TO DO: Repeat the lines of the data that follow, please, starting at the first and stopping after the one with "swapped | turquoise".

MATERIAL FOR THIS TASK:
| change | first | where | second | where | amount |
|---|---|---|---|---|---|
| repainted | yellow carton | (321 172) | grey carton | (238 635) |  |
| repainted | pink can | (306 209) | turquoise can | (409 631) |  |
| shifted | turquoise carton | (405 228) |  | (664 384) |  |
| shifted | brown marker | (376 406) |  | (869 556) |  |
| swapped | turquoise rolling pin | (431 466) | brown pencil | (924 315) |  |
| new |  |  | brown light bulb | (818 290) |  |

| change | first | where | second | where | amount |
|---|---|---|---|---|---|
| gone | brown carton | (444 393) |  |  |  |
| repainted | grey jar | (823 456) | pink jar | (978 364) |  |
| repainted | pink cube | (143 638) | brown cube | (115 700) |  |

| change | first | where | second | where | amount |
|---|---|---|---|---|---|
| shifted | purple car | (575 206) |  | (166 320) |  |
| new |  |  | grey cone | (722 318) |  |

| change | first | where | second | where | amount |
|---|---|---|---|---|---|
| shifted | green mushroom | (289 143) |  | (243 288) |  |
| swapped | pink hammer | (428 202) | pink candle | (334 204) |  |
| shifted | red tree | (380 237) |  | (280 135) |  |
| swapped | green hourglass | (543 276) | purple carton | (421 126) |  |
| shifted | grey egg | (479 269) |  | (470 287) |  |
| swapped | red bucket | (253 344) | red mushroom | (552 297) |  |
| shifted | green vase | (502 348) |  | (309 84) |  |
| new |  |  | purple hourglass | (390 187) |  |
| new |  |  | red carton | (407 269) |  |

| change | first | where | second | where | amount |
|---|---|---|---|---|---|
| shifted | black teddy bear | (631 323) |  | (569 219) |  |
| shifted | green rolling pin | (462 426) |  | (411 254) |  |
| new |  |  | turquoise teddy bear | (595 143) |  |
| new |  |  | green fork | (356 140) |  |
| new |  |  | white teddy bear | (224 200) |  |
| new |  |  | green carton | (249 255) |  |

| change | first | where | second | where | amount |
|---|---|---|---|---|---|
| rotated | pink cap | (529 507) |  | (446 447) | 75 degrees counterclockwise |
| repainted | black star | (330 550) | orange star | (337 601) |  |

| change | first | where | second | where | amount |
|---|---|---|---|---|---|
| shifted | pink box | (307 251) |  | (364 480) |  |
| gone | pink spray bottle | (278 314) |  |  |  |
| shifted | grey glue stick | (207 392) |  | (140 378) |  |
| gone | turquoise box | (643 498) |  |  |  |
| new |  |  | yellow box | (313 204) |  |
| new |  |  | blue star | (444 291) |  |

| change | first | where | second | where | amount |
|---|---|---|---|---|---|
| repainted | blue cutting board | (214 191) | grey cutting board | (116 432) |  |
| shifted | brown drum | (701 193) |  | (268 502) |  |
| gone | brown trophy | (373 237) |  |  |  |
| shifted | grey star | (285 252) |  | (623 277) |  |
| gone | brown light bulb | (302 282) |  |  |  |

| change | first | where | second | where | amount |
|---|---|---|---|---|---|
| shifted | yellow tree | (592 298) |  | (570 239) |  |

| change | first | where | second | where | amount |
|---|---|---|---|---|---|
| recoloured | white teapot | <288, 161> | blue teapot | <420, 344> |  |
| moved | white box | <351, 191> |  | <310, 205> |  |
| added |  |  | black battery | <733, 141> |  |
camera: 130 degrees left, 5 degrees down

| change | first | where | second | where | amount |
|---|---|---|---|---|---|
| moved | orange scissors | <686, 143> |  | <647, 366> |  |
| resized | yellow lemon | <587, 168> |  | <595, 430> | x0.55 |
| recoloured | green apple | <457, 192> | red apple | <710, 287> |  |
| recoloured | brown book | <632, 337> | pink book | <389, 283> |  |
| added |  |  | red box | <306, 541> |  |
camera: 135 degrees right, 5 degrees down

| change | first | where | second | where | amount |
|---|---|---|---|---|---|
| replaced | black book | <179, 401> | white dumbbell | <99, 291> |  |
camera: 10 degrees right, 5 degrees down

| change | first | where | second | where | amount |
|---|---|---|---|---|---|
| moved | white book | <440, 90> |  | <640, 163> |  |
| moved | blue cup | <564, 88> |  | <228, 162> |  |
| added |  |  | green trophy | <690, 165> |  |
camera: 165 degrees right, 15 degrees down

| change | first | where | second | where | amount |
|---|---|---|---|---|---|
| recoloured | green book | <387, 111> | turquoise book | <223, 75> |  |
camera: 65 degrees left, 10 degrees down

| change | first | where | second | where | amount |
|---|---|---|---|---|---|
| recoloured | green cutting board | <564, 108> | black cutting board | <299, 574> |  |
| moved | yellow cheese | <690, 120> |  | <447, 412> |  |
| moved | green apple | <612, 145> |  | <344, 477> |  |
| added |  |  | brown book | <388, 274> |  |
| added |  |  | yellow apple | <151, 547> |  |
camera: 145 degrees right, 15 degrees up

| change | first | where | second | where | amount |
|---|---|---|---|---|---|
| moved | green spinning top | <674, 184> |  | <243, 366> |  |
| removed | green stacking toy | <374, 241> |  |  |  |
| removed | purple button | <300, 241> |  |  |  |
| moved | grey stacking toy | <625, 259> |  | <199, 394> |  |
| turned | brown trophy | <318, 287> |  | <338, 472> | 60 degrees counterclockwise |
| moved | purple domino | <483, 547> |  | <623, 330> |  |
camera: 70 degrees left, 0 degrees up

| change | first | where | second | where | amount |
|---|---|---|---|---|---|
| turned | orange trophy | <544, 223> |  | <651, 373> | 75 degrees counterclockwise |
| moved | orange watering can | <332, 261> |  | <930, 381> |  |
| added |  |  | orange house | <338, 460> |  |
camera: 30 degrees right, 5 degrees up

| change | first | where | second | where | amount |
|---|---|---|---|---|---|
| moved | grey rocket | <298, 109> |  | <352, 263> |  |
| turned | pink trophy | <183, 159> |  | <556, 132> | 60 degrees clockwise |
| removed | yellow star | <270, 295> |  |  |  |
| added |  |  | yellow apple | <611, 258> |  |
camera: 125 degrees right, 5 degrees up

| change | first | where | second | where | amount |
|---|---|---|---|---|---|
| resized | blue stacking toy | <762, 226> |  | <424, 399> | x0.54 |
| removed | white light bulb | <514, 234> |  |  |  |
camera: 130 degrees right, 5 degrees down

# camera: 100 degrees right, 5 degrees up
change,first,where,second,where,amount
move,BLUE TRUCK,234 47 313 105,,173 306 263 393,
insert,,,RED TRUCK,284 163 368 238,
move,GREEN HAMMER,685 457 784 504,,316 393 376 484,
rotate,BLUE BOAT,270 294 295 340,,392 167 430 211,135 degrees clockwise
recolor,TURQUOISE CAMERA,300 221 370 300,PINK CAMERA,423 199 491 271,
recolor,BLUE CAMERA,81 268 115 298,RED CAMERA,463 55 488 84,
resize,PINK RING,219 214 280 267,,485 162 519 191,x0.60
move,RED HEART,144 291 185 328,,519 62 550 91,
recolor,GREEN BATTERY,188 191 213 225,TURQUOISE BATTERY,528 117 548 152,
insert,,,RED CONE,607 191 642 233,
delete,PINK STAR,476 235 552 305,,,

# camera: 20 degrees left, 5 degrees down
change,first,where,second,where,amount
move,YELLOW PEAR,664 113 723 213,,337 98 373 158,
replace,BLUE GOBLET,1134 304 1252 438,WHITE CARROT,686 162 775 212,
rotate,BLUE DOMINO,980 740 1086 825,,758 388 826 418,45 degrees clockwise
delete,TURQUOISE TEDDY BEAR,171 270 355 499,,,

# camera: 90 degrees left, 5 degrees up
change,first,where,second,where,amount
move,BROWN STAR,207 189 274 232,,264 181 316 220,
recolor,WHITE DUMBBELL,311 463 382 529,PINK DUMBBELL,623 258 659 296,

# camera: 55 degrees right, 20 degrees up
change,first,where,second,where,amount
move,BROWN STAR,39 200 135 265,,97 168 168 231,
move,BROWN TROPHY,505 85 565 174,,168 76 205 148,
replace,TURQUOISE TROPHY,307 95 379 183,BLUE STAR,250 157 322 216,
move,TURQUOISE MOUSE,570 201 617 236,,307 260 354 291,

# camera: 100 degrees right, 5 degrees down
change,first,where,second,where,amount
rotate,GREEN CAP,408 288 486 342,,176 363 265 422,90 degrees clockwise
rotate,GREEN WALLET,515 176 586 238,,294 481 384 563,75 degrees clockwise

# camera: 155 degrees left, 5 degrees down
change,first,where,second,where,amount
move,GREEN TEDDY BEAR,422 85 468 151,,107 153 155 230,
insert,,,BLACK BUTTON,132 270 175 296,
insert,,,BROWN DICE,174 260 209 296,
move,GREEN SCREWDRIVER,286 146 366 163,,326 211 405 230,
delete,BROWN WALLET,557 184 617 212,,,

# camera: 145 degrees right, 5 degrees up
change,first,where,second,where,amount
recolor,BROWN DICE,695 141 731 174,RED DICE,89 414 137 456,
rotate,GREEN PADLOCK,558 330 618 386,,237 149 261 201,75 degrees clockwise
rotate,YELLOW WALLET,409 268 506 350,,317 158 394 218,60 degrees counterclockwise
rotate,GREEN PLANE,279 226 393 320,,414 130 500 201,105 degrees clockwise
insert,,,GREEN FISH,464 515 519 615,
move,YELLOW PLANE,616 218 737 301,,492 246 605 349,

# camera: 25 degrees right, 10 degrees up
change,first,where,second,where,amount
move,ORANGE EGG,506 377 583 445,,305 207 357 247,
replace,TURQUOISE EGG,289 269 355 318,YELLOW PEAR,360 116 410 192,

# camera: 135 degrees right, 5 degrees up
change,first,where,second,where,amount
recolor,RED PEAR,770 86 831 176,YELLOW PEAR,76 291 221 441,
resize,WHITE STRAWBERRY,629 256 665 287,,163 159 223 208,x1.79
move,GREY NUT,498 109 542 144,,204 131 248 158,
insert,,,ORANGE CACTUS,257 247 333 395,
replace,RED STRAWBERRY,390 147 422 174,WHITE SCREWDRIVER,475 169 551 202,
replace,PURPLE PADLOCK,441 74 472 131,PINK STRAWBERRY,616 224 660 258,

ANSWER BOX:
| change | first | where | second | where | amount |
|---|---|---|---|---|---|
| repainted | yellow carton | (321 172) | grey carton | (238 635) |  |
| repainted | pink can | (306 209) | turquoise can | (409 631) |  |
| shifted | turquoise carton | (405 228) |  | (664 384) |  |
| shifted | brown marker | (376 406) |  | (869 556) |  |
| swapped | turquoise rolling pin | (431 466) | brown pencil | (924 315) |  |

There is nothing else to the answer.